- WHAT YOU ARE ASKED TO DO
Repeat all entries word for word; skip images.

- PROVIDED DATA
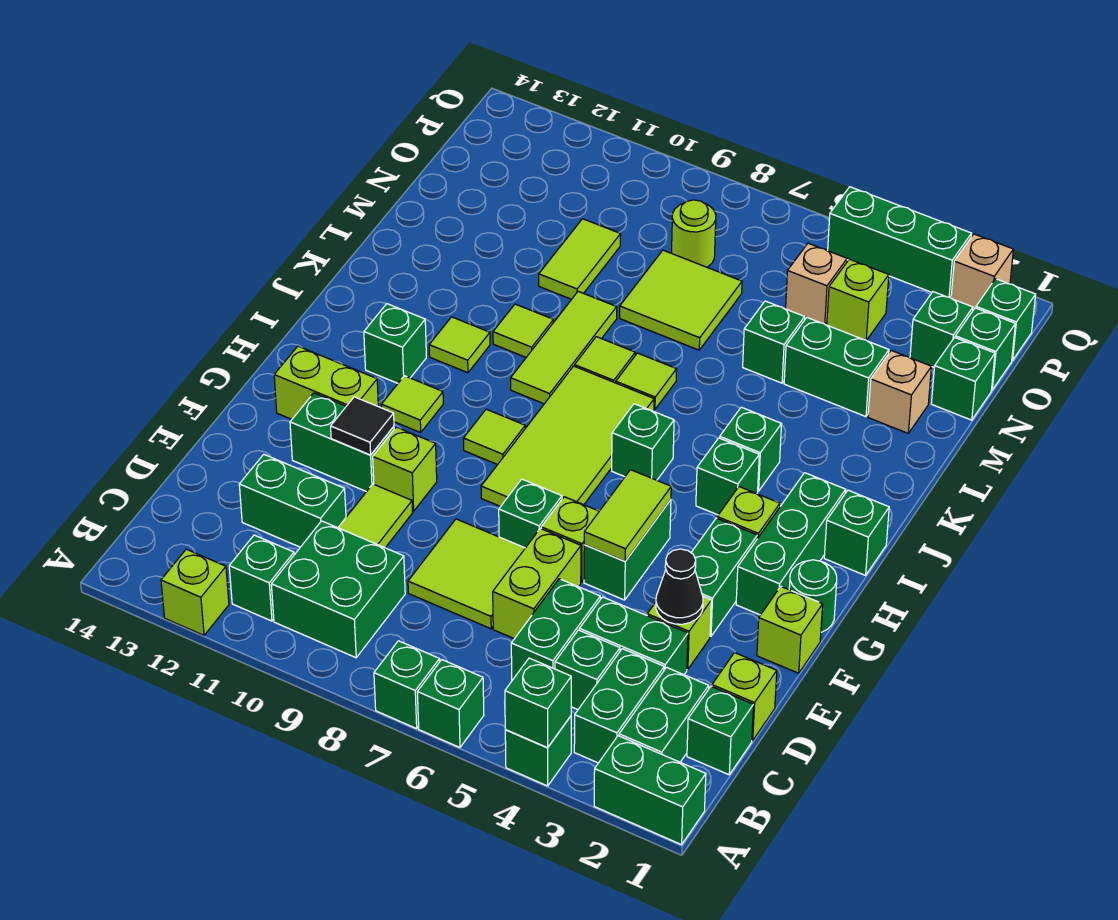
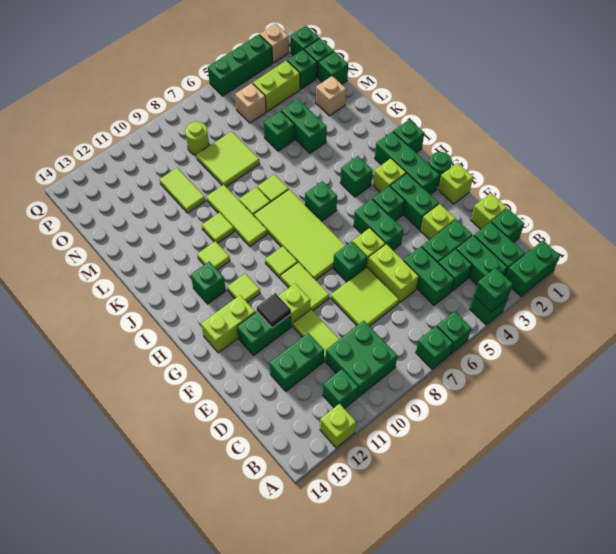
black 1x1 cone [656,549,703,624] -> none
lime 1x2 tile [584,470,671,561] -> lime 1x2 tile moved to [281,262,329,311]
green 1x1 brick [720,407,782,491] -> green 1x1 brick moved to [373,186,405,221]
green 1x2 brick [784,318,889,417] -> green 1x2 brick turned to [281,99,327,153]
lime 1x1 brick [827,259,889,340] -> lime 1x2 brick [253,61,300,112]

- ANSWER TO THE PROBLEM
black 1x1 cone [656,549,703,624] -> none
lime 1x2 tile [584,470,671,561] -> lime 1x2 tile moved to [281,262,329,311]
green 1x1 brick [720,407,782,491] -> green 1x1 brick moved to [373,186,405,221]
green 1x2 brick [784,318,889,417] -> green 1x2 brick turned to [281,99,327,153]
lime 1x1 brick [827,259,889,340] -> lime 1x2 brick [253,61,300,112]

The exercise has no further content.